Task to carry out>
Once the pictures are set aside, repeat all of the data below exactly.

[Object state change records]
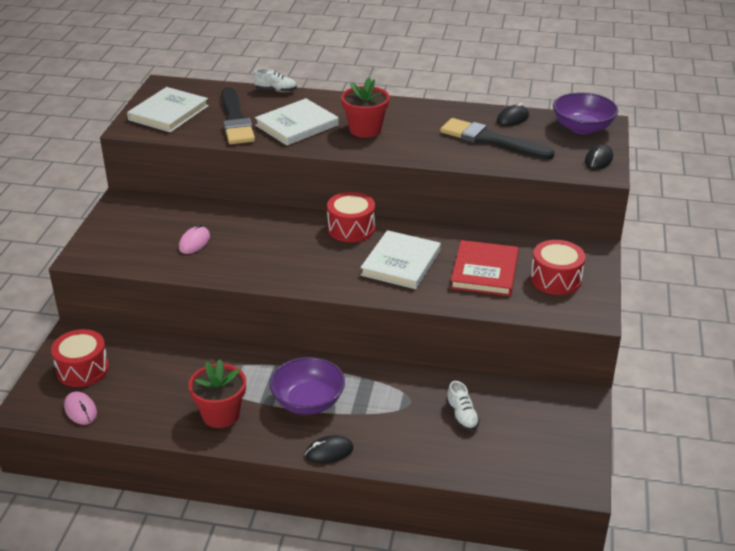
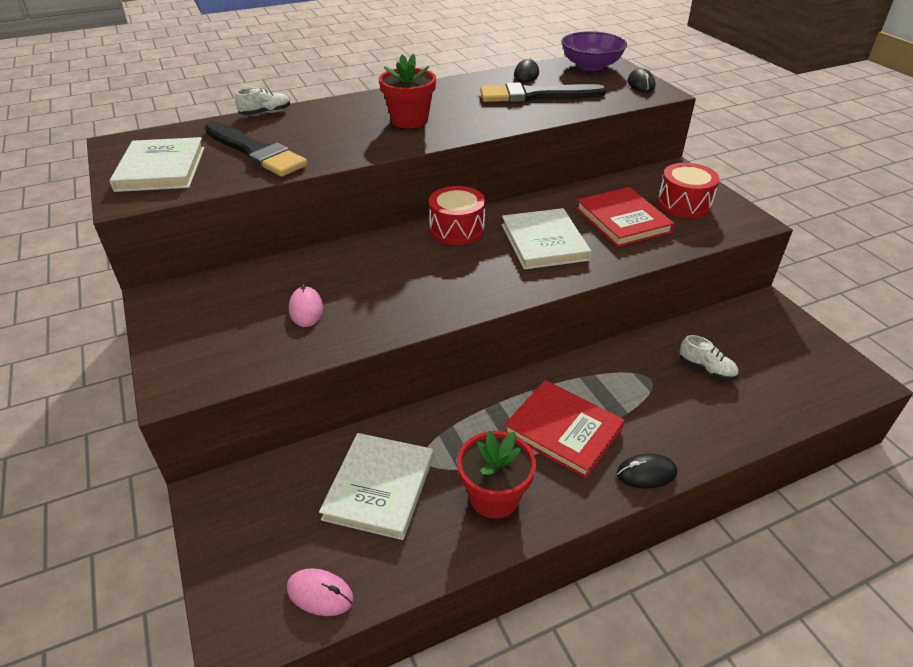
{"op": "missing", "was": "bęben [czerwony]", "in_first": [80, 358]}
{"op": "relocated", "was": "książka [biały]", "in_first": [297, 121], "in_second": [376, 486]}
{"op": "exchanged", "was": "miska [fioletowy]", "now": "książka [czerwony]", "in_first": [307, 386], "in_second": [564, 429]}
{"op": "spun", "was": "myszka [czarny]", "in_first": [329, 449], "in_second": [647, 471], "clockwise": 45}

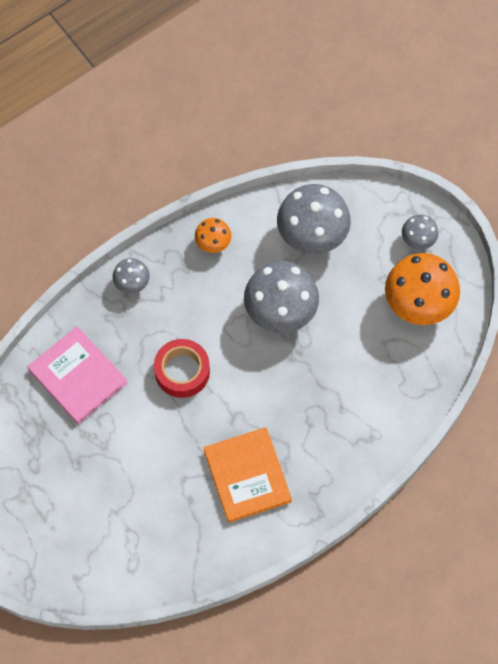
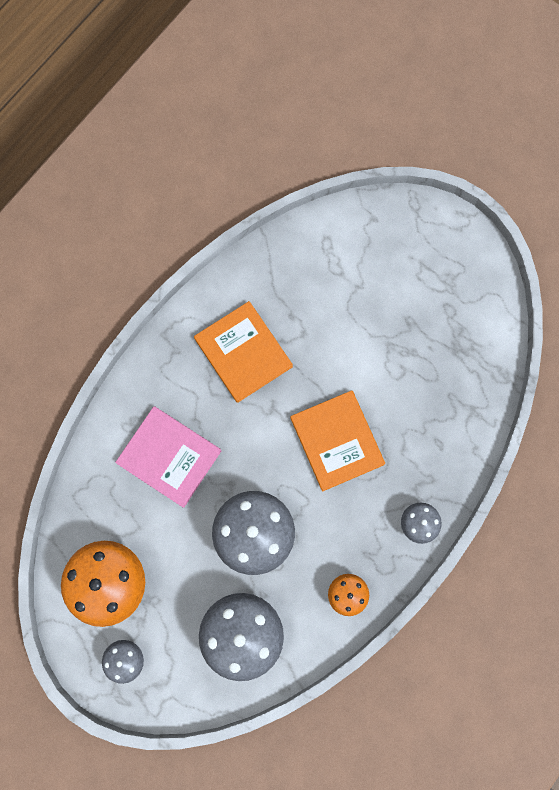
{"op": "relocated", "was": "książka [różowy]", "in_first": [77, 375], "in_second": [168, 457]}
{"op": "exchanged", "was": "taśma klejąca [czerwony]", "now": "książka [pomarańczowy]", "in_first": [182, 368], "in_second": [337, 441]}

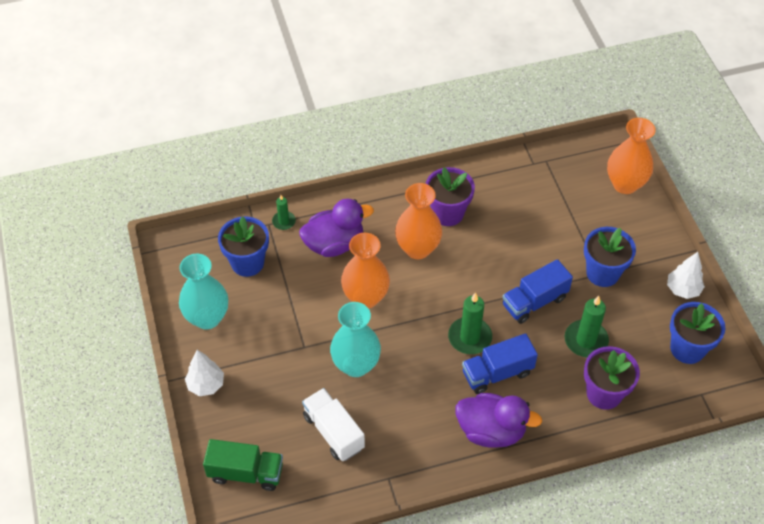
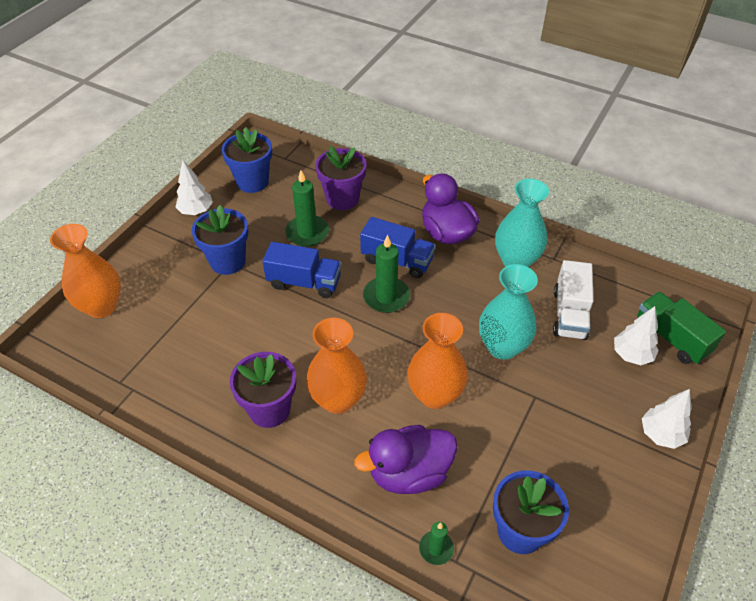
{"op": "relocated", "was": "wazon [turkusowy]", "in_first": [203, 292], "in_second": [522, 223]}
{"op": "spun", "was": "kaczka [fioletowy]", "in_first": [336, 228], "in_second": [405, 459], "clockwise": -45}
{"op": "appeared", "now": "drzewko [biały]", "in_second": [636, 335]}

Worked solution>
{"op": "missing", "was": "bęben [czerwony]", "in_first": [80, 358]}
{"op": "relocated", "was": "książka [biały]", "in_first": [297, 121], "in_second": [376, 486]}
{"op": "exchanged", "was": "miska [fioletowy]", "now": "książka [czerwony]", "in_first": [307, 386], "in_second": [564, 429]}
{"op": "spun", "was": "myszka [czarny]", "in_first": [329, 449], "in_second": [647, 471], "clockwise": 45}

{"op": "relocated", "was": "książka [różowy]", "in_first": [77, 375], "in_second": [168, 457]}
{"op": "exchanged", "was": "taśma klejąca [czerwony]", "now": "książka [pomarańczowy]", "in_first": [182, 368], "in_second": [337, 441]}

{"op": "relocated", "was": "wazon [turkusowy]", "in_first": [203, 292], "in_second": [522, 223]}
{"op": "spun", "was": "kaczka [fioletowy]", "in_first": [336, 228], "in_second": [405, 459], "clockwise": -45}
{"op": "appeared", "now": "drzewko [biały]", "in_second": [636, 335]}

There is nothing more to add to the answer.